─── DATA SUPPLIED ───

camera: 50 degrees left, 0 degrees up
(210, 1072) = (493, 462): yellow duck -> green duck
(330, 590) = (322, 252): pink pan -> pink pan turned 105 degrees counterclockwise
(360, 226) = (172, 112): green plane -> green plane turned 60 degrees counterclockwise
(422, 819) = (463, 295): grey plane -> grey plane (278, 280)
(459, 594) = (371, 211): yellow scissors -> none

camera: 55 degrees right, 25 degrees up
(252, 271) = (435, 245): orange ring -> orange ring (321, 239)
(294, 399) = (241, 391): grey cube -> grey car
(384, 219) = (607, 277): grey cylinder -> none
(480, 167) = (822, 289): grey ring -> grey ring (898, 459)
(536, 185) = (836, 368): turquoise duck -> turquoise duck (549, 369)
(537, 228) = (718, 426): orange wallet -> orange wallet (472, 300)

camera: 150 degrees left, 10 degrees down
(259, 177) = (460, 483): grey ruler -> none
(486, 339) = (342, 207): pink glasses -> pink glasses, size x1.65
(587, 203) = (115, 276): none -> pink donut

───
─── DATA SUPPLIED ───

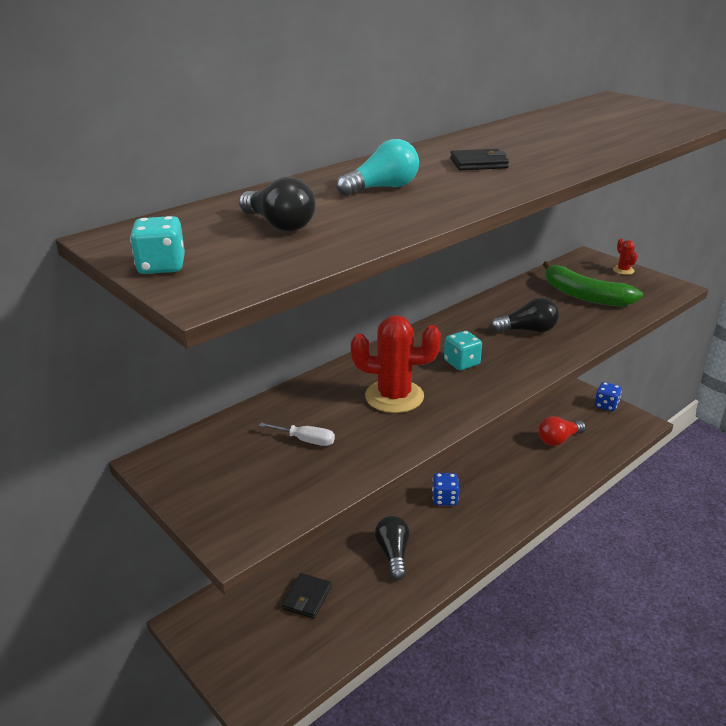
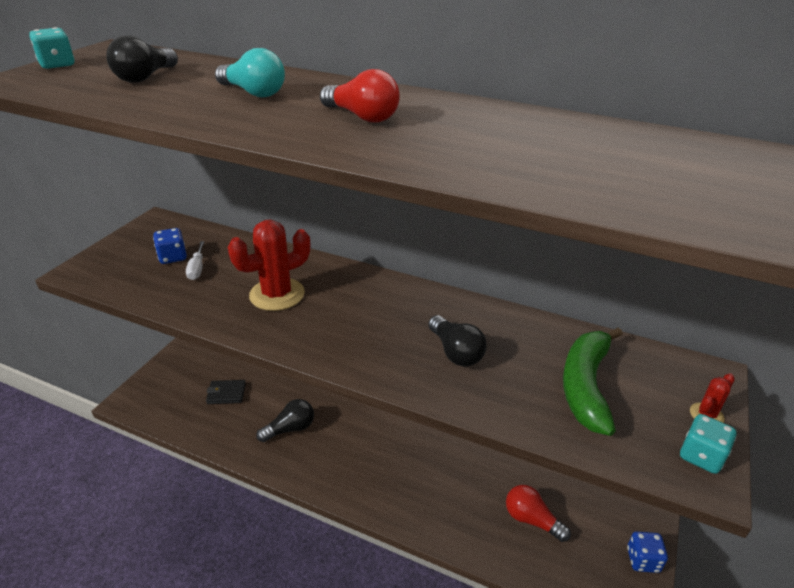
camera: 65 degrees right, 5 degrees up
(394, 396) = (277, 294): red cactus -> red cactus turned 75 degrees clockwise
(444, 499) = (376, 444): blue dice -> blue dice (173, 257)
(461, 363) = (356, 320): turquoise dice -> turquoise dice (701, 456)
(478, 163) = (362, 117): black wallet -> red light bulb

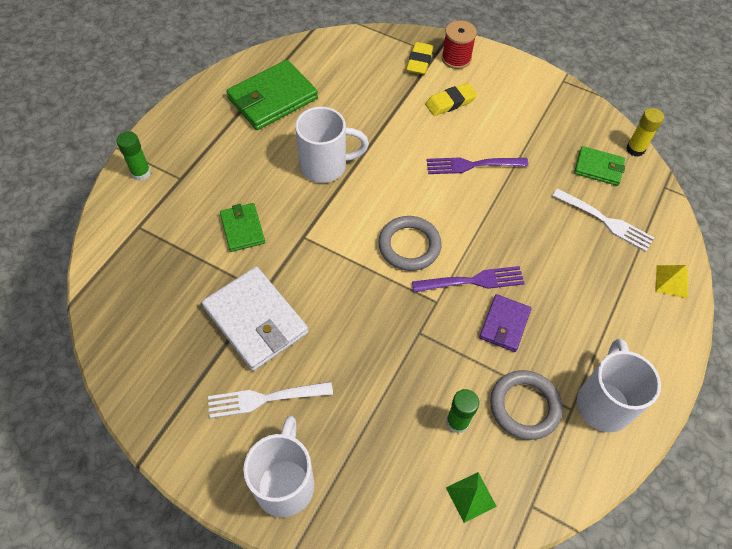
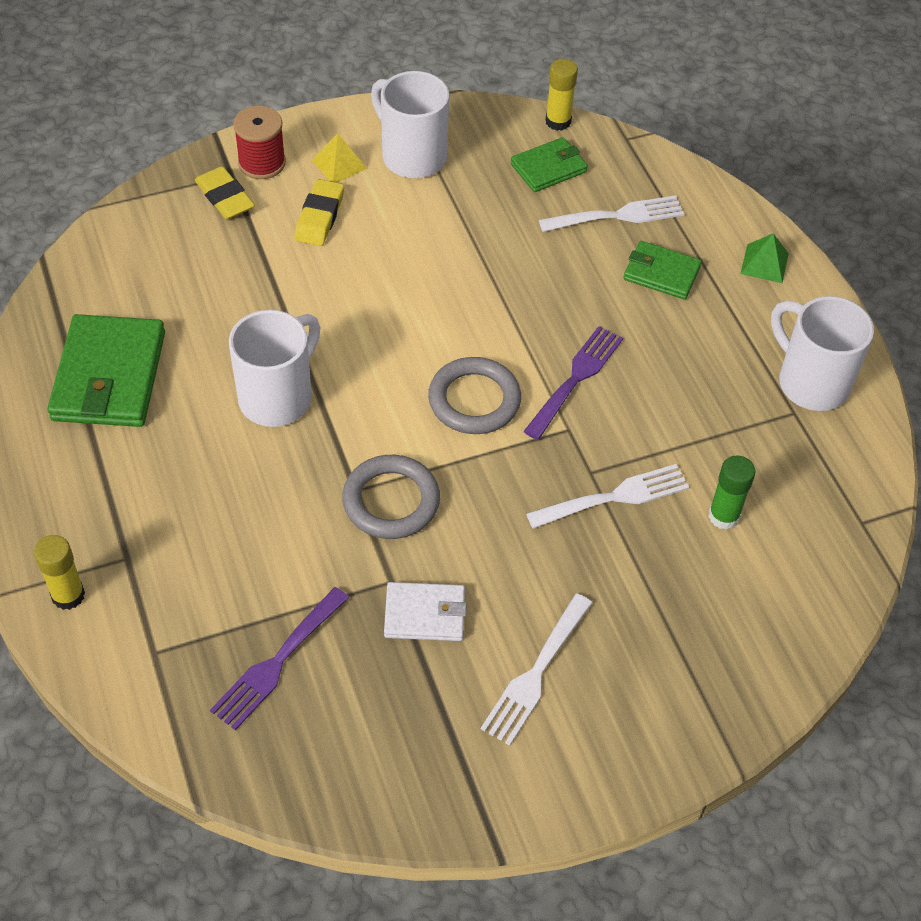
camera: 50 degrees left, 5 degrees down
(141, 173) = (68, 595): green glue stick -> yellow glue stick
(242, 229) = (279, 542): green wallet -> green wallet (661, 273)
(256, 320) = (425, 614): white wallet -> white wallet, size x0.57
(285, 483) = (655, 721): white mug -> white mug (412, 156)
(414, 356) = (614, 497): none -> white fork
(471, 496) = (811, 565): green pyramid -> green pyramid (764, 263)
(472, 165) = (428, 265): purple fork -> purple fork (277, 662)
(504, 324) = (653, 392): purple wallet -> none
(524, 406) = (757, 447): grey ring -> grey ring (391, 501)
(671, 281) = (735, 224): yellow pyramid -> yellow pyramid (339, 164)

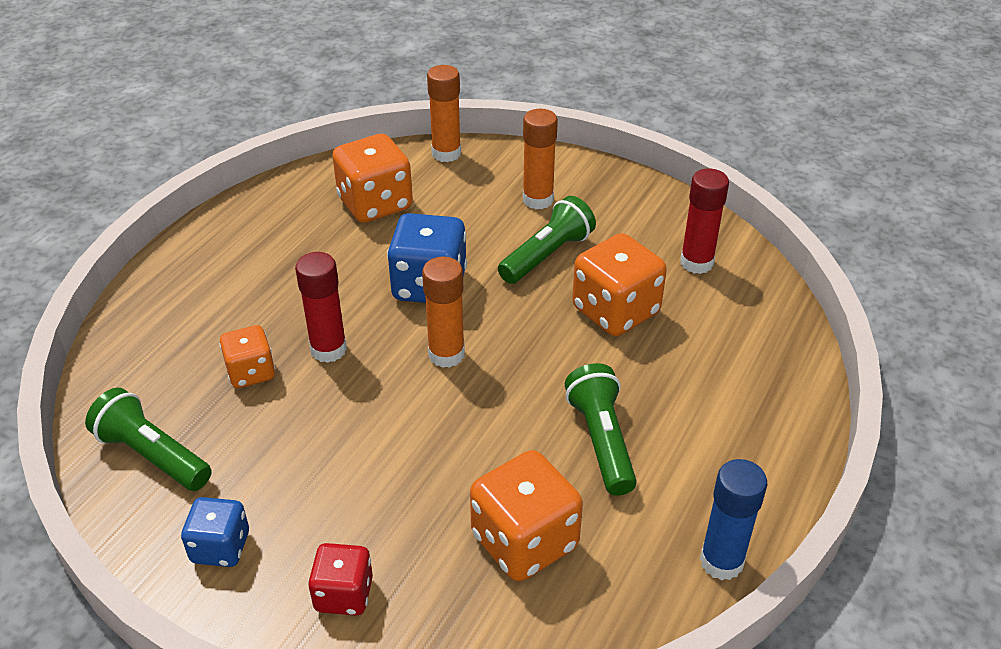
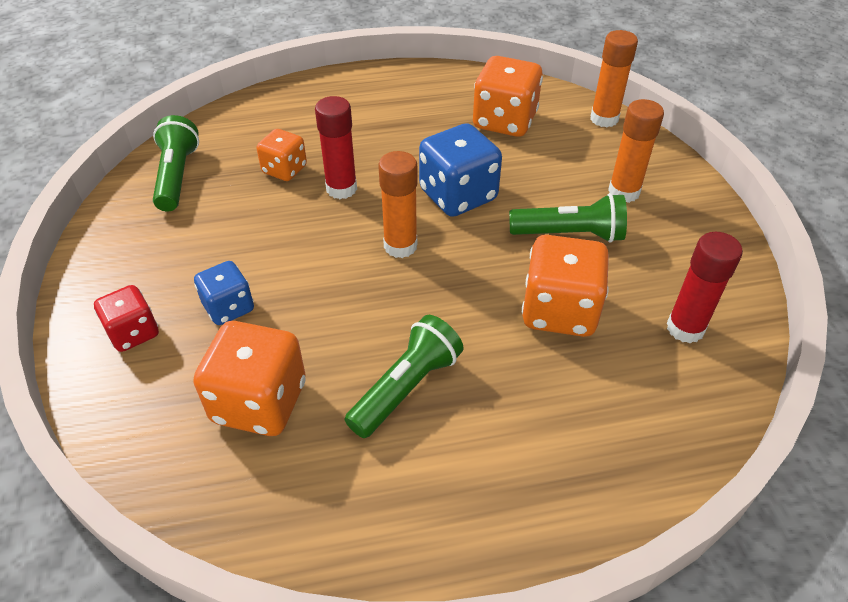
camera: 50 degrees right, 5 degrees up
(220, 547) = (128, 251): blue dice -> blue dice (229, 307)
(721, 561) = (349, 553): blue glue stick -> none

───

Every line above from the line with "(486, 339) = (342, 207): pink" to the line with "(587, 203) = (115, 276): none -> pink donut", inclusive, must be returned exactly; no other line belongs in the reply.

TASK RESPONSE
(486, 339) = (342, 207): pink glasses -> pink glasses, size x1.65
(587, 203) = (115, 276): none -> pink donut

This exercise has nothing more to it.